=== Excerpted records ===
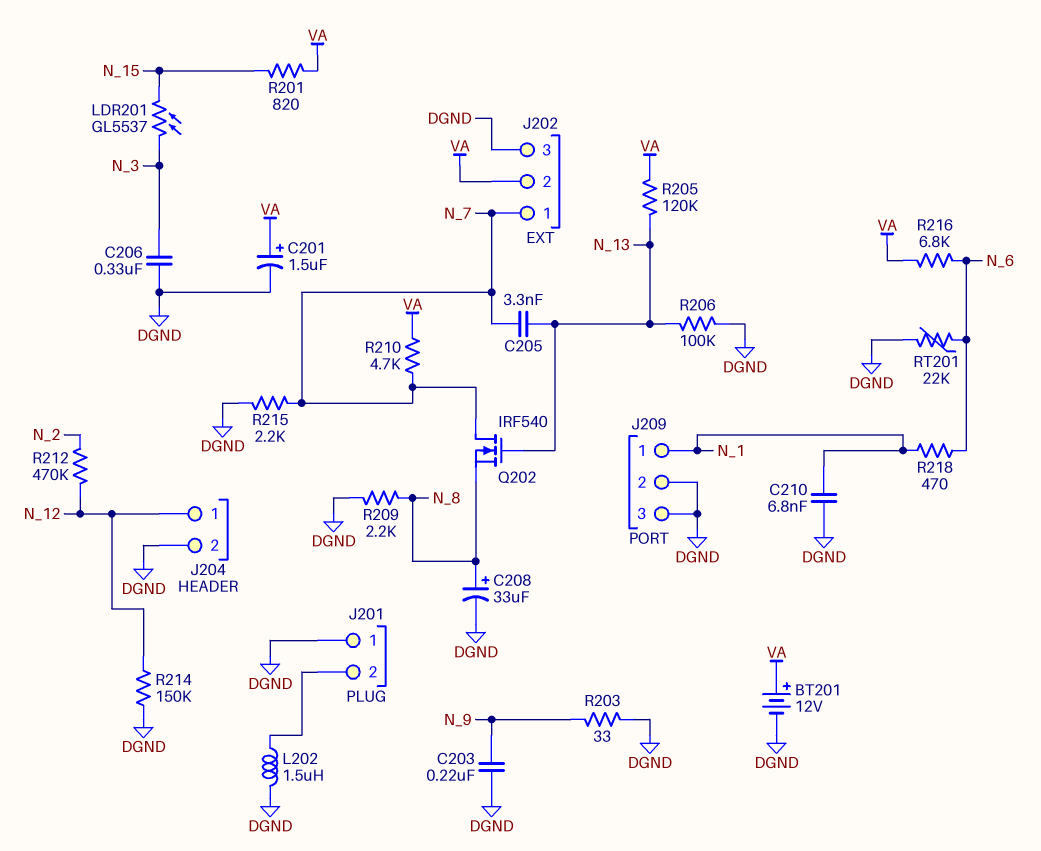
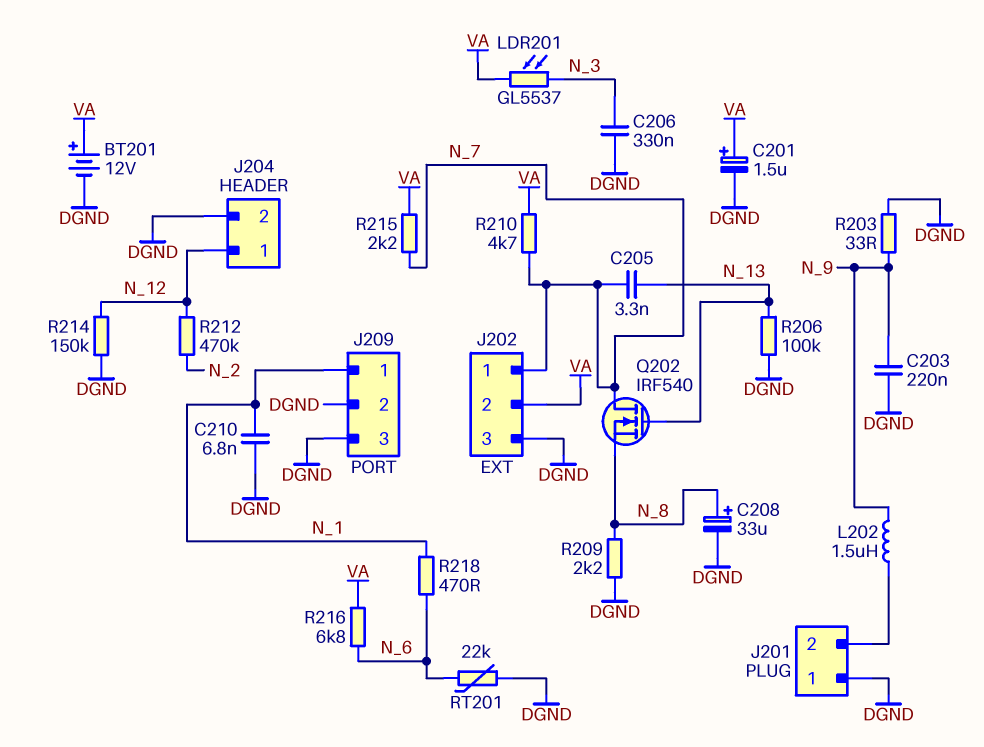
L202: 1.5uH (DGND, J201/2) -> 1.5uH (J201/2, N_9)
LDR201: GL5537 (N_3, N_15) -> GL5537 (N_3, VA)
R201: 820 (N_15, VA) -> none
R205: 120k (N_13, VA) -> none
R215: 2.2k (DGND, N_7) -> 2.2k (N_7, VA)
===
- What the exercise asks
An unaltered copy of the material, without images, should be set down.

- Problem solution
L202: 1.5uH (DGND, J201/2) -> 1.5uH (J201/2, N_9)
LDR201: GL5537 (N_3, N_15) -> GL5537 (N_3, VA)
R201: 820 (N_15, VA) -> none
R205: 120k (N_13, VA) -> none
R215: 2.2k (DGND, N_7) -> 2.2k (N_7, VA)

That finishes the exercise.